DATA PROVIDED
_ _ _ _ _ _ _

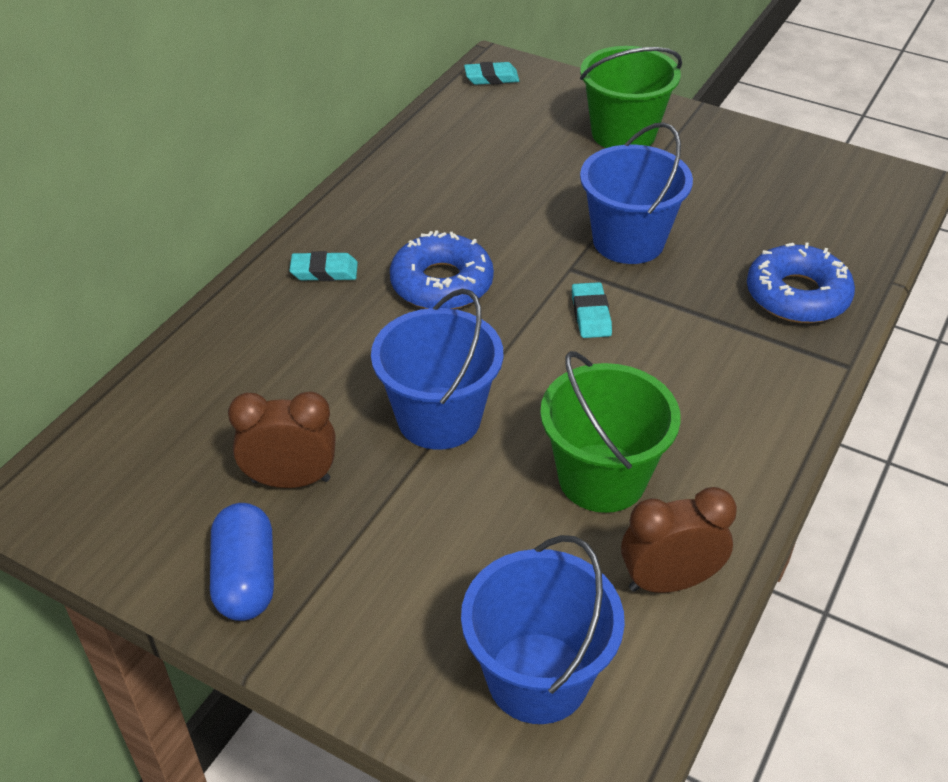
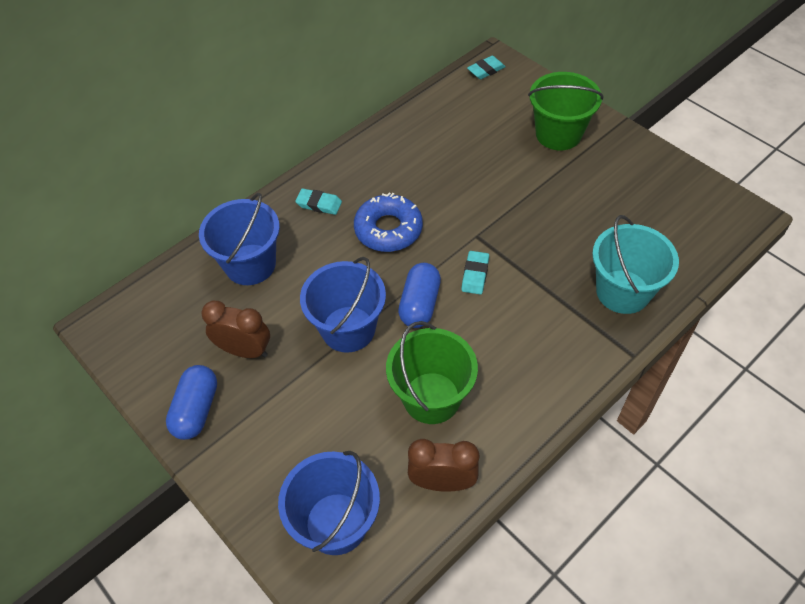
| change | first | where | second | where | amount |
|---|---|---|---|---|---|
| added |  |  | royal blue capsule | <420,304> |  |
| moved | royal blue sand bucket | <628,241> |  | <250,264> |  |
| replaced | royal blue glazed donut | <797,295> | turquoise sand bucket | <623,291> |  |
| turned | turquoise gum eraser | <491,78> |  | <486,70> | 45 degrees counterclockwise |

_ _ _ _ _ _ _

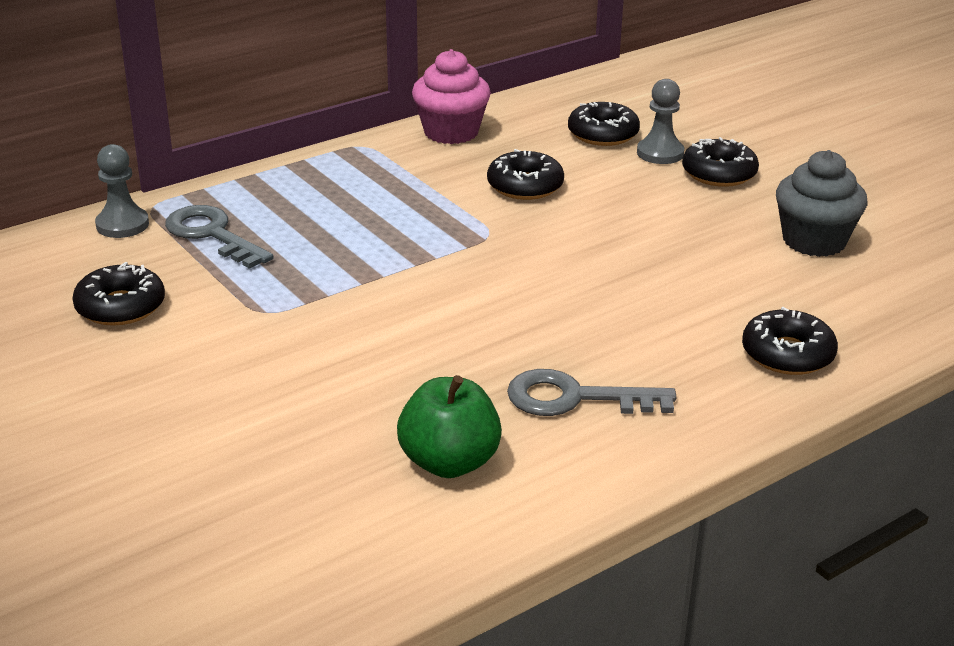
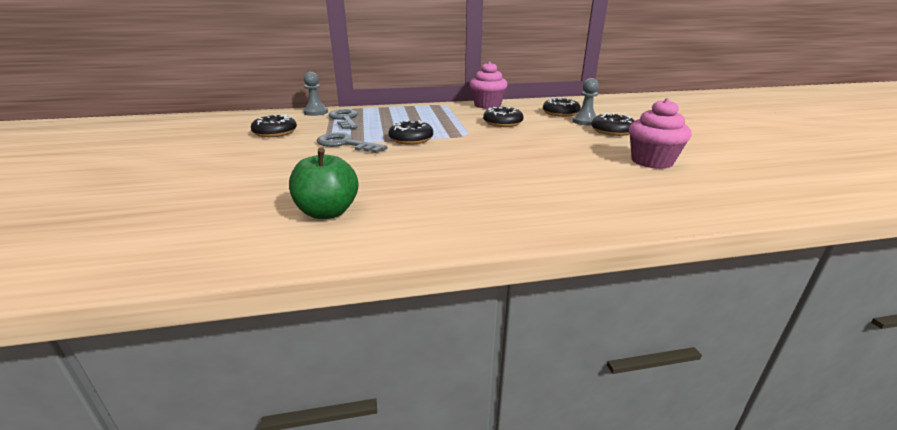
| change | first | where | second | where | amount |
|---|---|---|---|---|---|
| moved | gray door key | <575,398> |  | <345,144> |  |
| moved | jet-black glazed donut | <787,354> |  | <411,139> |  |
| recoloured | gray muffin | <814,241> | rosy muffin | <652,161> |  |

_ _ _ _ _ _ _

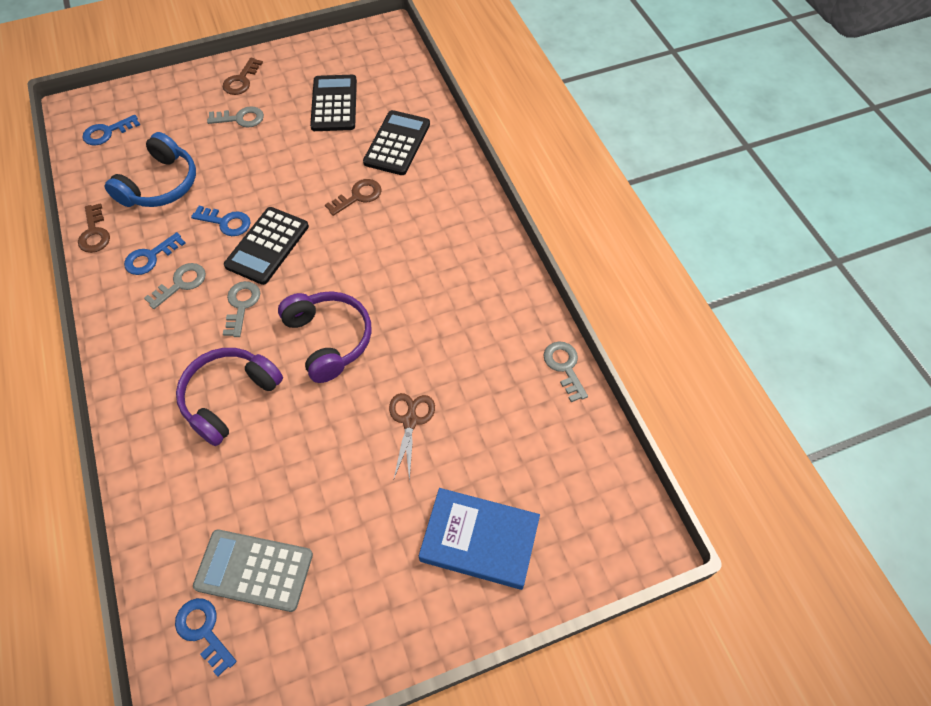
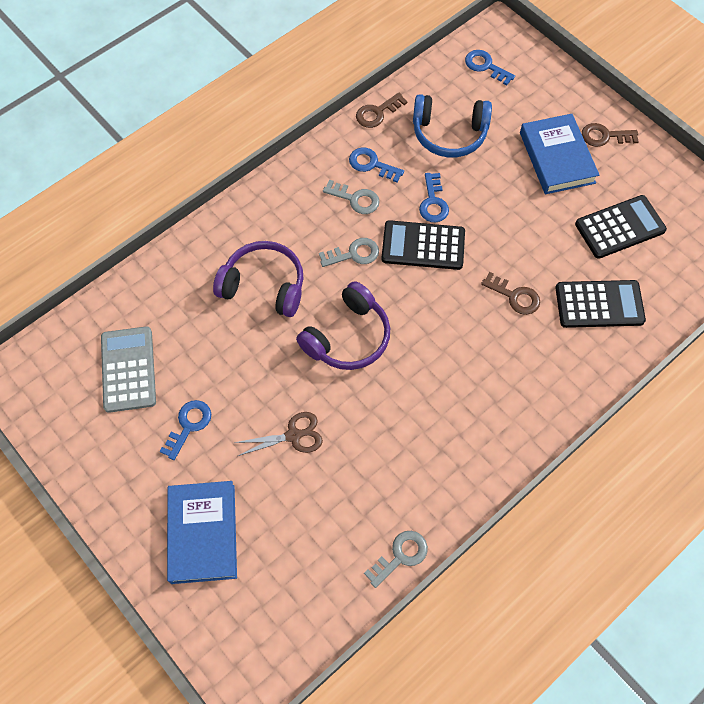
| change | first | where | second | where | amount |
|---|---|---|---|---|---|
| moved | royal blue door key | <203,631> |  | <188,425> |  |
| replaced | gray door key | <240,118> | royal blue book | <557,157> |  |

_ _ _ _ _ _ _

WHAT YOU ARE ASKED TO DO
Scan the data above and state how many of its lines contain the string "moved", with no other content.

SOLUTION FOR THIS EXERCISE
4